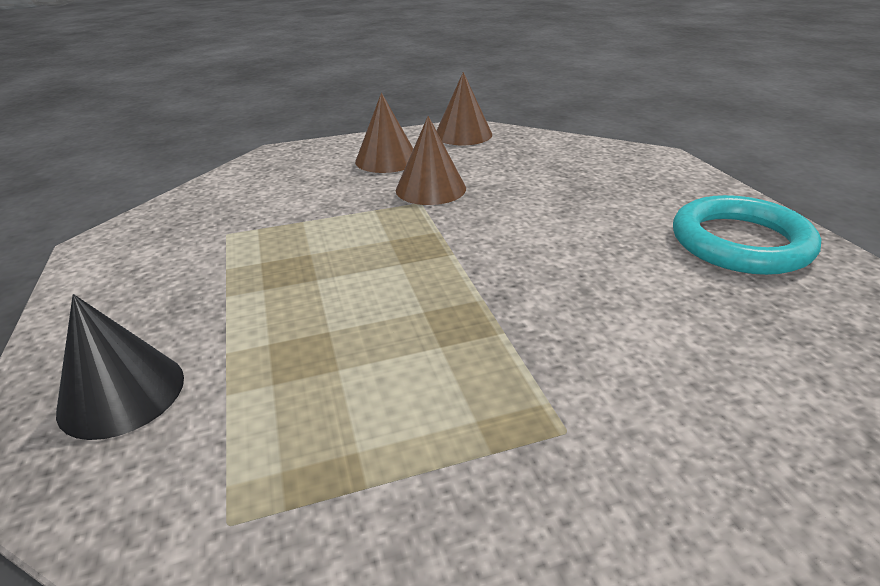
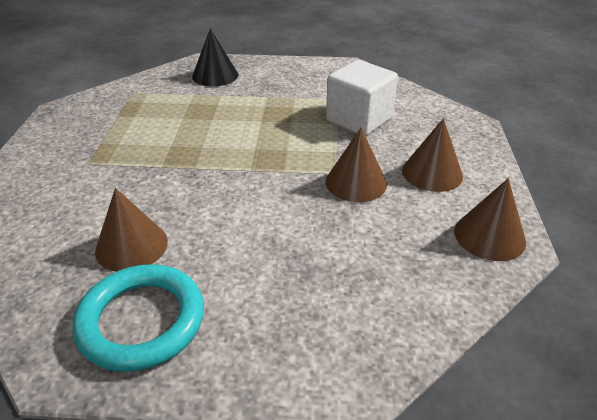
camera: 110 degrees right, 5 degrees up
(287, 208) = (359, 119): none -> white cube
(673, 287) = (131, 246): none -> brown cone

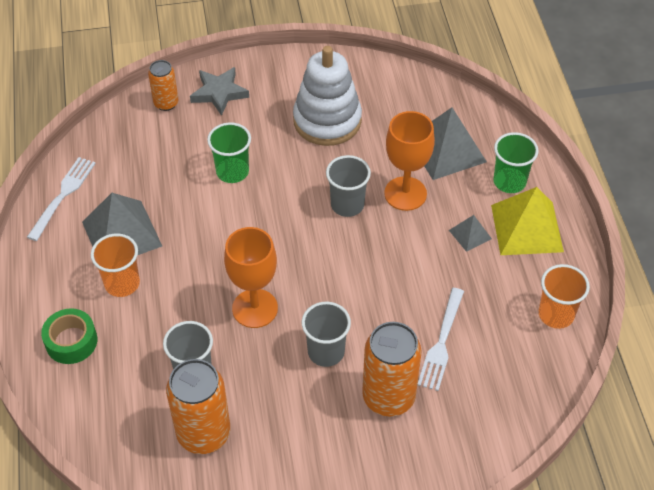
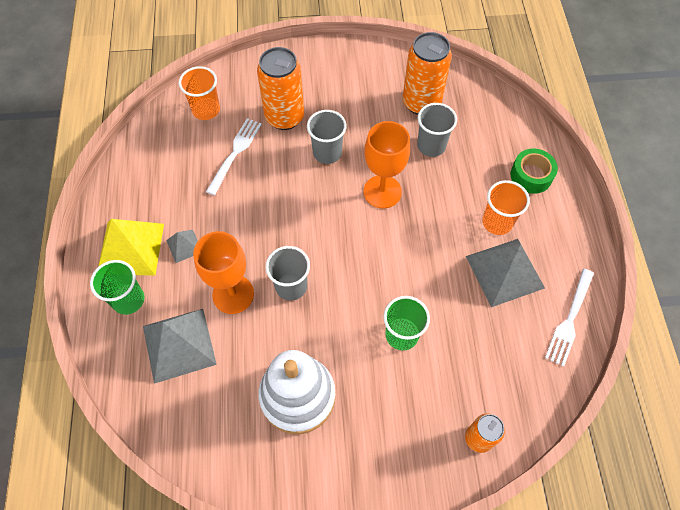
camera: 175 degrees left, 10 degrees up
(219, 93) = (417, 450): grey star -> none
(556, 314) = (137, 168): orange cup -> orange cup (206, 110)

What to do — Reply with one number: the count of lines in the entries that include the word "camera".

Solution for this problem — 2